:: TASK STATEMENT ::
For the listing below, print exactly the lines from the line with "D8: diode 1N4001" to the line with "R206: 470k (GND, HEAT) -> 15k (GND, HEAT)", both included, and nothing beyond them.
=== Begin Enclosure ===
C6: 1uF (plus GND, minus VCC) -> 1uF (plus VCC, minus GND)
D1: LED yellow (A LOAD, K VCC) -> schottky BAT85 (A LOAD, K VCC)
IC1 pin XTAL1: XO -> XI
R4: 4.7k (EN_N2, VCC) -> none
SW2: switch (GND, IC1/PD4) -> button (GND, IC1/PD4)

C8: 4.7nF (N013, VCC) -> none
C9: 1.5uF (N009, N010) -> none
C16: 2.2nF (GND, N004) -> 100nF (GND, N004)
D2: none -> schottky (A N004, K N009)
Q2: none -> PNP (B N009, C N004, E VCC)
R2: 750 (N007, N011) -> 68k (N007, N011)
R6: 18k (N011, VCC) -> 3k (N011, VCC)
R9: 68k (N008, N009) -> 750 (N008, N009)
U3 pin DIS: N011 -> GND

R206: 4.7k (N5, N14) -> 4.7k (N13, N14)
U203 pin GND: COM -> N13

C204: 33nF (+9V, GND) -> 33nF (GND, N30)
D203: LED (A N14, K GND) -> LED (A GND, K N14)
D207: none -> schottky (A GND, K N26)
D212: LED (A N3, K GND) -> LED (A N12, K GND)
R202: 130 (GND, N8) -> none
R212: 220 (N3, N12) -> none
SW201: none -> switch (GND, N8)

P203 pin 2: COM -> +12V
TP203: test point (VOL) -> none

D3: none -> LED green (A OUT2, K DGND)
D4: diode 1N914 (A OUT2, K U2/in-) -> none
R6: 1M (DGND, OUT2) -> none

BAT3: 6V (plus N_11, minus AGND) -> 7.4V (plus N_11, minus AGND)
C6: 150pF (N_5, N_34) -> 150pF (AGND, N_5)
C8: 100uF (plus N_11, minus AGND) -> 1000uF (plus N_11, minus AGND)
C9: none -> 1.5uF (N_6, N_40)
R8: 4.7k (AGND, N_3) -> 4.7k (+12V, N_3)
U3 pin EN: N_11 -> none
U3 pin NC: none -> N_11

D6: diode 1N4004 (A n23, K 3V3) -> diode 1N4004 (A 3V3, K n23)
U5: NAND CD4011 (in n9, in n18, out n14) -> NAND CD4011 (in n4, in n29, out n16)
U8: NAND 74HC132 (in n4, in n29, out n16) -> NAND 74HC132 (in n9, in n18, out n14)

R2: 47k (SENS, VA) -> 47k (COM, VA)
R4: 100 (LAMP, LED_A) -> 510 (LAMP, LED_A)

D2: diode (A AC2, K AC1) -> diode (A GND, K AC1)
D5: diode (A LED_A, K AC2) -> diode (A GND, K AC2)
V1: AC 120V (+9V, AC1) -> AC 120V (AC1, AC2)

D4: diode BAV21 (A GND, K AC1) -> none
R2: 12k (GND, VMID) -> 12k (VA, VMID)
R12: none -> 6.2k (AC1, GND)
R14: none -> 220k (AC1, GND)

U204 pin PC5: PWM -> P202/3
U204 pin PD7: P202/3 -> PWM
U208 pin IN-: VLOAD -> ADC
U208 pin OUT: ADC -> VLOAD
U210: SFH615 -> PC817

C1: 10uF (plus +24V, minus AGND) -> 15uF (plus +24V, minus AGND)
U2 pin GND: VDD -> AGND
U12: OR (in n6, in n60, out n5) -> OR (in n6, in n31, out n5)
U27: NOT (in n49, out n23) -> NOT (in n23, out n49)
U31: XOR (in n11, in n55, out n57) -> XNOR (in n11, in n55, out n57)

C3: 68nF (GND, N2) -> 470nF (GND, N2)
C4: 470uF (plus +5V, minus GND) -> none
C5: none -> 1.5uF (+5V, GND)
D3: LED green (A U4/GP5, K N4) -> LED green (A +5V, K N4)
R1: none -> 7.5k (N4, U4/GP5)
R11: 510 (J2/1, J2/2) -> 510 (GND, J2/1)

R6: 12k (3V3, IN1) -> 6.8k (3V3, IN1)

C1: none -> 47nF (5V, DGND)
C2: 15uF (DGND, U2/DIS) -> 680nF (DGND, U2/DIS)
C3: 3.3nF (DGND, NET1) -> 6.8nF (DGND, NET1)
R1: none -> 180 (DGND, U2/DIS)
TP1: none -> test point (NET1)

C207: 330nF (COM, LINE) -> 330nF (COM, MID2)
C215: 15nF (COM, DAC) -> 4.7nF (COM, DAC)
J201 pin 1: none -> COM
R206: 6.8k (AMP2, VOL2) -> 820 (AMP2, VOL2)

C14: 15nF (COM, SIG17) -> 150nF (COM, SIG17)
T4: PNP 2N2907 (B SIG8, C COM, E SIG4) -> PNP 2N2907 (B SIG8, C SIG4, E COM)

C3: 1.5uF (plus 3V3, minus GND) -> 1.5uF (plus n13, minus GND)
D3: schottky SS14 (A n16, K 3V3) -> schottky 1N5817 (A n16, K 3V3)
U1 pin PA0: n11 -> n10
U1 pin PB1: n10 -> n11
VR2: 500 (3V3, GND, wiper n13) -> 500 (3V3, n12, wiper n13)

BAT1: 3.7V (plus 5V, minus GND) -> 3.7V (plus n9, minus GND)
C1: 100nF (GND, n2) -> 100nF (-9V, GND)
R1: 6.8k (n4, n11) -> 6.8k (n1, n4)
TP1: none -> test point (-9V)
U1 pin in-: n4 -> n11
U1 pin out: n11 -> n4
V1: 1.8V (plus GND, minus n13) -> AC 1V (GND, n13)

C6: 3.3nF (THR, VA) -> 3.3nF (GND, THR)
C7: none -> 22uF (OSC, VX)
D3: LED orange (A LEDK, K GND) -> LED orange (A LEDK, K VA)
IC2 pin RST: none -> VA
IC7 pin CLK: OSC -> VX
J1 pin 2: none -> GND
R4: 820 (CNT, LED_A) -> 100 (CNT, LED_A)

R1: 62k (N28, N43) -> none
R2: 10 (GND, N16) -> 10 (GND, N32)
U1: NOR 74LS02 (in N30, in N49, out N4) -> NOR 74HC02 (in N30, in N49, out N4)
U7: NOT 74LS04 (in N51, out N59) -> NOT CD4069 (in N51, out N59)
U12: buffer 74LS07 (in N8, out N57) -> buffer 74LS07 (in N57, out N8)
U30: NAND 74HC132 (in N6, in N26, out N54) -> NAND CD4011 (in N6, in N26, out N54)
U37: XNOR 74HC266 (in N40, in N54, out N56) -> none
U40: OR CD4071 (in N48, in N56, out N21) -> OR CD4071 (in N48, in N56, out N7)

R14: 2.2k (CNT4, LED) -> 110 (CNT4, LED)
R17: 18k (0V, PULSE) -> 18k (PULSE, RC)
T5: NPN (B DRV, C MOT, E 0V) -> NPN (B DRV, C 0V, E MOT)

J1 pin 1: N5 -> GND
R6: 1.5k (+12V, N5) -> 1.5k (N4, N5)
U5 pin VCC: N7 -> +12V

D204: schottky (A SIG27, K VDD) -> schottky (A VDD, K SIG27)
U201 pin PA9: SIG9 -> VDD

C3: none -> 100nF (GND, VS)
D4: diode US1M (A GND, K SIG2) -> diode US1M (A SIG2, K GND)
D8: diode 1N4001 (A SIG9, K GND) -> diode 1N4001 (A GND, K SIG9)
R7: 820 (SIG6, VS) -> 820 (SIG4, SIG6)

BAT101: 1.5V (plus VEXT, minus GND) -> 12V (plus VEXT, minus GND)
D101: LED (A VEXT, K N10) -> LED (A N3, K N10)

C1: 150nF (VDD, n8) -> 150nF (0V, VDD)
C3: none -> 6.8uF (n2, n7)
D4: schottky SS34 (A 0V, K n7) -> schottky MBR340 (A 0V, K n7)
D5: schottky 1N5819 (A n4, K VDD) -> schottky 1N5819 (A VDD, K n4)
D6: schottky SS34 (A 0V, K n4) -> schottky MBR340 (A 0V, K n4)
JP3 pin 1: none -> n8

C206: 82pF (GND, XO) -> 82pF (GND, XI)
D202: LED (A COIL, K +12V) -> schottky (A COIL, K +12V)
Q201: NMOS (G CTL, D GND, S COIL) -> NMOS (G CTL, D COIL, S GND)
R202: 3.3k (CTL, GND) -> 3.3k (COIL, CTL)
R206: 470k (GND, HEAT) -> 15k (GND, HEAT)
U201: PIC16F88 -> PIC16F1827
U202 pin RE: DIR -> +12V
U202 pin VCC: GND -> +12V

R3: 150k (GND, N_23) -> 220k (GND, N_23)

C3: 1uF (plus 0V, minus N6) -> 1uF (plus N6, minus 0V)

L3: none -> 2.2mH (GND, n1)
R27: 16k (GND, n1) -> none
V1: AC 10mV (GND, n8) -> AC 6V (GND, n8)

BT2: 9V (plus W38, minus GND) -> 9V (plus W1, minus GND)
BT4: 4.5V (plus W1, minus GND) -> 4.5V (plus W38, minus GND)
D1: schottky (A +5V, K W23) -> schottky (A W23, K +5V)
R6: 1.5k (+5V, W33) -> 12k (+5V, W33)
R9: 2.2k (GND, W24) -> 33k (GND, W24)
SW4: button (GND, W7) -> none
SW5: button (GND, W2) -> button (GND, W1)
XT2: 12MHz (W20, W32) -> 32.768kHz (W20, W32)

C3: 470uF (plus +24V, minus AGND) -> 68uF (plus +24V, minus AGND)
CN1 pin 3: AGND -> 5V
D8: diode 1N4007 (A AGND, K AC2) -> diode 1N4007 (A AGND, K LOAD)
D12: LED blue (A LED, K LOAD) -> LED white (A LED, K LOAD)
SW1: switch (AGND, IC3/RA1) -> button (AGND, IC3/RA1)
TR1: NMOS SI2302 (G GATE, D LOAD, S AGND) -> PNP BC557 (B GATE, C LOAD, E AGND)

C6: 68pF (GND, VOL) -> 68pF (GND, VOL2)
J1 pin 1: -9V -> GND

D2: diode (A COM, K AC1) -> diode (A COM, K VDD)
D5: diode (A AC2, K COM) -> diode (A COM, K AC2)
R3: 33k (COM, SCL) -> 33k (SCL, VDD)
=== End Enclosure ===
:: EXERCISE SOLUTION ::
D8: diode 1N4001 (A SIG9, K GND) -> diode 1N4001 (A GND, K SIG9)
R7: 820 (SIG6, VS) -> 820 (SIG4, SIG6)

BAT101: 1.5V (plus VEXT, minus GND) -> 12V (plus VEXT, minus GND)
D101: LED (A VEXT, K N10) -> LED (A N3, K N10)

C1: 150nF (VDD, n8) -> 150nF (0V, VDD)
C3: none -> 6.8uF (n2, n7)
D4: schottky SS34 (A 0V, K n7) -> schottky MBR340 (A 0V, K n7)
D5: schottky 1N5819 (A n4, K VDD) -> schottky 1N5819 (A VDD, K n4)
D6: schottky SS34 (A 0V, K n4) -> schottky MBR340 (A 0V, K n4)
JP3 pin 1: none -> n8

C206: 82pF (GND, XO) -> 82pF (GND, XI)
D202: LED (A COIL, K +12V) -> schottky (A COIL, K +12V)
Q201: NMOS (G CTL, D GND, S COIL) -> NMOS (G CTL, D COIL, S GND)
R202: 3.3k (CTL, GND) -> 3.3k (COIL, CTL)
R206: 470k (GND, HEAT) -> 15k (GND, HEAT)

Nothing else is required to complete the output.